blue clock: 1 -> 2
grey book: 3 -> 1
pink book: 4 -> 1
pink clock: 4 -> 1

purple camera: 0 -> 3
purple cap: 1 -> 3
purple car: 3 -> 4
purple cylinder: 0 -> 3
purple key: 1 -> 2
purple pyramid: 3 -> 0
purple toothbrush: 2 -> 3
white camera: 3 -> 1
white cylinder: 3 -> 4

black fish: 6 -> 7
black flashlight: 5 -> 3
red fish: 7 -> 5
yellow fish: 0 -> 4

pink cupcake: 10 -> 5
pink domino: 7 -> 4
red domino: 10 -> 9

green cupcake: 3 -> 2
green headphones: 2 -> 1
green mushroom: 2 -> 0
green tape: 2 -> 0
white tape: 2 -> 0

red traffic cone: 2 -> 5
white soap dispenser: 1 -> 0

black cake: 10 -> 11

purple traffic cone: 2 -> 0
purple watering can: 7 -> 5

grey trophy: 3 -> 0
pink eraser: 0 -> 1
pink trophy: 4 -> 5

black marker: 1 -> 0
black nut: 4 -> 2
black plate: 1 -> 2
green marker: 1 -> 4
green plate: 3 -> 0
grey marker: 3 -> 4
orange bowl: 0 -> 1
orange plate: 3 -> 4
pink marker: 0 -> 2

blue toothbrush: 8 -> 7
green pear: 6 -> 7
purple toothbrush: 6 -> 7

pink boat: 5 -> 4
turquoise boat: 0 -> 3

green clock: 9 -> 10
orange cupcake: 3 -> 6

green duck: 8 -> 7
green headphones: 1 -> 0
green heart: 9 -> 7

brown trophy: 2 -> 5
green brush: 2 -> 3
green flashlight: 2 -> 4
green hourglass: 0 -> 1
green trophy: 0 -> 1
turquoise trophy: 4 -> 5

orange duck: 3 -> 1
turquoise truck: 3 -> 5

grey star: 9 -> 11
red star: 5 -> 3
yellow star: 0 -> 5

▸ **TRY IT**: Could you print, exactly and with nothing else, the lines from the one containing "green plate: 3 -> 0" through the last line of the records above?

▸ **SOLUTION FOR THIS EXERCISE**:
green plate: 3 -> 0
grey marker: 3 -> 4
orange bowl: 0 -> 1
orange plate: 3 -> 4
pink marker: 0 -> 2

blue toothbrush: 8 -> 7
green pear: 6 -> 7
purple toothbrush: 6 -> 7

pink boat: 5 -> 4
turquoise boat: 0 -> 3

green clock: 9 -> 10
orange cupcake: 3 -> 6

green duck: 8 -> 7
green headphones: 1 -> 0
green heart: 9 -> 7

brown trophy: 2 -> 5
green brush: 2 -> 3
green flashlight: 2 -> 4
green hourglass: 0 -> 1
green trophy: 0 -> 1
turquoise trophy: 4 -> 5

orange duck: 3 -> 1
turquoise truck: 3 -> 5

grey star: 9 -> 11
red star: 5 -> 3
yellow star: 0 -> 5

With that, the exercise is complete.